▼▼▼
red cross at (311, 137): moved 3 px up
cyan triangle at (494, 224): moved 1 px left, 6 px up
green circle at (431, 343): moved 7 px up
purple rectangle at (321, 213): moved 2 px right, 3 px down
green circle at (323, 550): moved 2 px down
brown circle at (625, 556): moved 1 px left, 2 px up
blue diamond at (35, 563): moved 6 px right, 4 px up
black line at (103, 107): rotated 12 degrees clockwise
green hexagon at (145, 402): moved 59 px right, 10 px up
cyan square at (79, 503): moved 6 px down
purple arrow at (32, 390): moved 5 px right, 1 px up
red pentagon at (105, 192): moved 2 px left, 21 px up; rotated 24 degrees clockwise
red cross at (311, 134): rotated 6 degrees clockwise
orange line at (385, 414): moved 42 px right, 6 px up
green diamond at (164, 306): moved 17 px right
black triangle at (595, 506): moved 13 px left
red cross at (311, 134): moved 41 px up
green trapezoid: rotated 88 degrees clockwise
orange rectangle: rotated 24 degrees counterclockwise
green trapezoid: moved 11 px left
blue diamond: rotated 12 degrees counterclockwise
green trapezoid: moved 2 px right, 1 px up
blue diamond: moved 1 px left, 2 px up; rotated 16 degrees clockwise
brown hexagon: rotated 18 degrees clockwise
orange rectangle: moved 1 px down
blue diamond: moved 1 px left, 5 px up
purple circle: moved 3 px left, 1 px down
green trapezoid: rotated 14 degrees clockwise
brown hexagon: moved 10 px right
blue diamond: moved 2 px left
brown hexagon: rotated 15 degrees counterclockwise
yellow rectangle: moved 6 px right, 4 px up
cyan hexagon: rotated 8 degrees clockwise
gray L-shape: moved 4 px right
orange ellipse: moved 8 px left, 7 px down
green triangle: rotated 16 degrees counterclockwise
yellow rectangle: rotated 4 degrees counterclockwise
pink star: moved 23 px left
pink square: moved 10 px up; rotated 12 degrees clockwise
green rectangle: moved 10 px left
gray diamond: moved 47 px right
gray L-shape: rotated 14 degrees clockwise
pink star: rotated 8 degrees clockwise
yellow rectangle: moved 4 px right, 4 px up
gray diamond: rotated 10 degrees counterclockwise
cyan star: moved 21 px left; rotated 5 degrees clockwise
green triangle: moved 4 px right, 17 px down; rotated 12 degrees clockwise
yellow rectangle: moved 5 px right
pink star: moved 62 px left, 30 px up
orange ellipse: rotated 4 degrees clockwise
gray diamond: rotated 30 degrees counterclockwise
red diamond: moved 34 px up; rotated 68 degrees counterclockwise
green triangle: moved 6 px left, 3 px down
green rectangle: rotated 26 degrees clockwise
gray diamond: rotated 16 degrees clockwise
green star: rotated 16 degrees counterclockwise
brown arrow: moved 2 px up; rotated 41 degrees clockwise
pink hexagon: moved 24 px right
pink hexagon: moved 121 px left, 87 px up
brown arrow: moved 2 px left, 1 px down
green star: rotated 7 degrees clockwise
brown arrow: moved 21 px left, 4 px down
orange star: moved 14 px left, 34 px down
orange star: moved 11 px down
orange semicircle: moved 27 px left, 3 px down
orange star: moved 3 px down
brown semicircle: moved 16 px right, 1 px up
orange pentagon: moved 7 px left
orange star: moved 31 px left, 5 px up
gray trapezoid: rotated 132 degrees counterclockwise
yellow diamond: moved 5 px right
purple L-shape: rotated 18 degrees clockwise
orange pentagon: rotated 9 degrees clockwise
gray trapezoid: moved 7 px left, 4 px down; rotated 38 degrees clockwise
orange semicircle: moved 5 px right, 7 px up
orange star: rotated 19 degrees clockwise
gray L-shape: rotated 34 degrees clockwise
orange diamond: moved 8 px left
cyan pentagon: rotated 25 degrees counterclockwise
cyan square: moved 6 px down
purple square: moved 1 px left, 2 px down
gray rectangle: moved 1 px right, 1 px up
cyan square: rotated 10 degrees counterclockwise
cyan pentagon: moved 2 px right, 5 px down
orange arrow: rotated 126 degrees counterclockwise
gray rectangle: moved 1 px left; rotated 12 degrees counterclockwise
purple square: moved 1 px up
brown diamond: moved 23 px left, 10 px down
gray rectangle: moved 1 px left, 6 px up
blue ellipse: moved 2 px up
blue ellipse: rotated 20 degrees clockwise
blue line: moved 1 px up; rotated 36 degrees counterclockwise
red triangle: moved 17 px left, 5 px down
▲▲▲
[Exercise task] Convert every line above into a JSON list of strings, one string per line, leaving out any blank lines.

[Problem solution]
[
  "red cross at (311, 137): moved 3 px up",
  "cyan triangle at (494, 224): moved 1 px left, 6 px up",
  "green circle at (431, 343): moved 7 px up",
  "purple rectangle at (321, 213): moved 2 px right, 3 px down",
  "green circle at (323, 550): moved 2 px down",
  "brown circle at (625, 556): moved 1 px left, 2 px up",
  "blue diamond at (35, 563): moved 6 px right, 4 px up",
  "black line at (103, 107): rotated 12 degrees clockwise",
  "green hexagon at (145, 402): moved 59 px right, 10 px up",
  "cyan square at (79, 503): moved 6 px down",
  "purple arrow at (32, 390): moved 5 px right, 1 px up",
  "red pentagon at (105, 192): moved 2 px left, 21 px up; rotated 24 degrees clockwise",
  "red cross at (311, 134): rotated 6 degrees clockwise",
  "orange line at (385, 414): moved 42 px right, 6 px up",
  "green diamond at (164, 306): moved 17 px right",
  "black triangle at (595, 506): moved 13 px left",
  "red cross at (311, 134): moved 41 px up",
  "green trapezoid: rotated 88 degrees clockwise",
  "orange rectangle: rotated 24 degrees counterclockwise",
  "green trapezoid: moved 11 px left",
  "blue diamond: rotated 12 degrees counterclockwise",
  "green trapezoid: moved 2 px right, 1 px up",
  "blue diamond: moved 1 px left, 2 px up; rotated 16 degrees clockwise",
  "brown hexagon: rotated 18 degrees clockwise",
  "orange rectangle: moved 1 px down",
  "blue diamond: moved 1 px left, 5 px up",
  "purple circle: moved 3 px left, 1 px down",
  "green trapezoid: rotated 14 degrees clockwise",
  "brown hexagon: moved 10 px right",
  "blue diamond: moved 2 px left",
  "brown hexagon: rotated 15 degrees counterclockwise",
  "yellow rectangle: moved 6 px right, 4 px up",
  "cyan hexagon: rotated 8 degrees clockwise",
  "gray L-shape: moved 4 px right",
  "orange ellipse: moved 8 px left, 7 px down",
  "green triangle: rotated 16 degrees counterclockwise",
  "yellow rectangle: rotated 4 degrees counterclockwise",
  "pink star: moved 23 px left",
  "pink square: moved 10 px up; rotated 12 degrees clockwise",
  "green rectangle: moved 10 px left",
  "gray diamond: moved 47 px right",
  "gray L-shape: rotated 14 degrees clockwise",
  "pink star: rotated 8 degrees clockwise",
  "yellow rectangle: moved 4 px right, 4 px up",
  "gray diamond: rotated 10 degrees counterclockwise",
  "cyan star: moved 21 px left; rotated 5 degrees clockwise",
  "green triangle: moved 4 px right, 17 px down; rotated 12 degrees clockwise",
  "yellow rectangle: moved 5 px right",
  "pink star: moved 62 px left, 30 px up",
  "orange ellipse: rotated 4 degrees clockwise",
  "gray diamond: rotated 30 degrees counterclockwise",
  "red diamond: moved 34 px up; rotated 68 degrees counterclockwise",
  "green triangle: moved 6 px left, 3 px down",
  "green rectangle: rotated 26 degrees clockwise",
  "gray diamond: rotated 16 degrees clockwise",
  "green star: rotated 16 degrees counterclockwise",
  "brown arrow: moved 2 px up; rotated 41 degrees clockwise",
  "pink hexagon: moved 24 px right",
  "pink hexagon: moved 121 px left, 87 px up",
  "brown arrow: moved 2 px left, 1 px down",
  "green star: rotated 7 degrees clockwise",
  "brown arrow: moved 21 px left, 4 px down",
  "orange star: moved 14 px left, 34 px down",
  "orange star: moved 11 px down",
  "orange semicircle: moved 27 px left, 3 px down",
  "orange star: moved 3 px down",
  "brown semicircle: moved 16 px right, 1 px up",
  "orange pentagon: moved 7 px left",
  "orange star: moved 31 px left, 5 px up",
  "gray trapezoid: rotated 132 degrees counterclockwise",
  "yellow diamond: moved 5 px right",
  "purple L-shape: rotated 18 degrees clockwise",
  "orange pentagon: rotated 9 degrees clockwise",
  "gray trapezoid: moved 7 px left, 4 px down; rotated 38 degrees clockwise",
  "orange semicircle: moved 5 px right, 7 px up",
  "orange star: rotated 19 degrees clockwise",
  "gray L-shape: rotated 34 degrees clockwise",
  "orange diamond: moved 8 px left",
  "cyan pentagon: rotated 25 degrees counterclockwise",
  "cyan square: moved 6 px down",
  "purple square: moved 1 px left, 2 px down",
  "gray rectangle: moved 1 px right, 1 px up",
  "cyan square: rotated 10 degrees counterclockwise",
  "cyan pentagon: moved 2 px right, 5 px down",
  "orange arrow: rotated 126 degrees counterclockwise",
  "gray rectangle: moved 1 px left; rotated 12 degrees counterclockwise",
  "purple square: moved 1 px up",
  "brown diamond: moved 23 px left, 10 px down",
  "gray rectangle: moved 1 px left, 6 px up",
  "blue ellipse: moved 2 px up",
  "blue ellipse: rotated 20 degrees clockwise",
  "blue line: moved 1 px up; rotated 36 degrees counterclockwise",
  "red triangle: moved 17 px left, 5 px down"
]